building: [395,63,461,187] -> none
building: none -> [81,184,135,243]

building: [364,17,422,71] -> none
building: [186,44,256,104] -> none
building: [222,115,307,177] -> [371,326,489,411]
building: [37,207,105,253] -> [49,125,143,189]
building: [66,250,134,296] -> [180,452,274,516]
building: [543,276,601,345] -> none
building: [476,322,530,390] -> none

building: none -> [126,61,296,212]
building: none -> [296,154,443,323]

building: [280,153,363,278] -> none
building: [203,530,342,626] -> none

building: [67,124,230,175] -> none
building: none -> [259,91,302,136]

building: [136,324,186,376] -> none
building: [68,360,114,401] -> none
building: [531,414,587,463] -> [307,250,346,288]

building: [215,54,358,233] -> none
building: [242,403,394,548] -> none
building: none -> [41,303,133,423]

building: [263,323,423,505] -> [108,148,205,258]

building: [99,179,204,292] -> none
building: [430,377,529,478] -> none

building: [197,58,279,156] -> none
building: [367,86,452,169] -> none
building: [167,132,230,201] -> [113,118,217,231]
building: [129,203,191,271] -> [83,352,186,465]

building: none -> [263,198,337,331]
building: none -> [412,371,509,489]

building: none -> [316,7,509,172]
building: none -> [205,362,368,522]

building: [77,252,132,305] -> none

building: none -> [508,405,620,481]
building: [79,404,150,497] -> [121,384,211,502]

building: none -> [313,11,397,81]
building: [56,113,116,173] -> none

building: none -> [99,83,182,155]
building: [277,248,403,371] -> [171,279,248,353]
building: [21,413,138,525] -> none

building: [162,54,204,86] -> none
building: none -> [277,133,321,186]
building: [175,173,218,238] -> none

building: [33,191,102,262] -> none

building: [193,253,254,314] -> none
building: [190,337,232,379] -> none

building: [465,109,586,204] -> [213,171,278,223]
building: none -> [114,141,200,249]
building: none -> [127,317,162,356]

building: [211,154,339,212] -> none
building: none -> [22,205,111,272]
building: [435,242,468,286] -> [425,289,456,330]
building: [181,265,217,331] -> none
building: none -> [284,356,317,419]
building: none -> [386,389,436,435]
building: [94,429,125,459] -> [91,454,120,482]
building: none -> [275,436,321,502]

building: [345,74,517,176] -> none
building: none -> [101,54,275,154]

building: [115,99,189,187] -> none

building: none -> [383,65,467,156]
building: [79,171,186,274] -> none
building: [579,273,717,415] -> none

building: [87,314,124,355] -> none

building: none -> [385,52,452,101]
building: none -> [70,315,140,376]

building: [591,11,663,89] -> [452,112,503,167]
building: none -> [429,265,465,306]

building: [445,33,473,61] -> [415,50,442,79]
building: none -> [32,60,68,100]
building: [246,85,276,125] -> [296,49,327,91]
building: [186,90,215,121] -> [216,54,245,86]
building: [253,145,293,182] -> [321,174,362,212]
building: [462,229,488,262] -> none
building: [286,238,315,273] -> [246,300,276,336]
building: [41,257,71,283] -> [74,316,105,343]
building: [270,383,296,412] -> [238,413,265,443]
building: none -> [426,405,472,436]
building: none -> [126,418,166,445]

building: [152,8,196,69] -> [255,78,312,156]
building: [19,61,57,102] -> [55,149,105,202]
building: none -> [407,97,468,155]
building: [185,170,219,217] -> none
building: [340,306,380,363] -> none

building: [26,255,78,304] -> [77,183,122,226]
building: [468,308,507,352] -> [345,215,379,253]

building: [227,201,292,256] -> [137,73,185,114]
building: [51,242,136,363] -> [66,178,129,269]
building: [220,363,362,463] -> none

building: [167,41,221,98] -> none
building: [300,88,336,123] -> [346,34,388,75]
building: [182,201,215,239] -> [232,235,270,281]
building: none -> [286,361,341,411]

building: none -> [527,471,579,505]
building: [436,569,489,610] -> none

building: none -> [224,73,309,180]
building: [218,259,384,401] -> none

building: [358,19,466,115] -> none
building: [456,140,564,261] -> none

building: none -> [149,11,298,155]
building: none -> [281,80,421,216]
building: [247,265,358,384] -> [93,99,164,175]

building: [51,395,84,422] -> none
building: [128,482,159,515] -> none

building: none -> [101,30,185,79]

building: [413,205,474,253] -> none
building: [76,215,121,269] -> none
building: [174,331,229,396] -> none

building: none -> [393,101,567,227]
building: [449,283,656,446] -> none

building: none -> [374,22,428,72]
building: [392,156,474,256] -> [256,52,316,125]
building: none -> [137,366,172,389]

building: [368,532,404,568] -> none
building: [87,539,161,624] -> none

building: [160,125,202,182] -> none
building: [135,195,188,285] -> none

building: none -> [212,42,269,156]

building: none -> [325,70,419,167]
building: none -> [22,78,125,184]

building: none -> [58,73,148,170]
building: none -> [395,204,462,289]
++++++++++
- **What is being asked**
Exactly as they appear above, output the lines of the data from the first through the one that contains "building: none -> [126,61,296,212]", and only those lines.

- **Completed task**
building: [395,63,461,187] -> none
building: none -> [81,184,135,243]

building: [364,17,422,71] -> none
building: [186,44,256,104] -> none
building: [222,115,307,177] -> [371,326,489,411]
building: [37,207,105,253] -> [49,125,143,189]
building: [66,250,134,296] -> [180,452,274,516]
building: [543,276,601,345] -> none
building: [476,322,530,390] -> none

building: none -> [126,61,296,212]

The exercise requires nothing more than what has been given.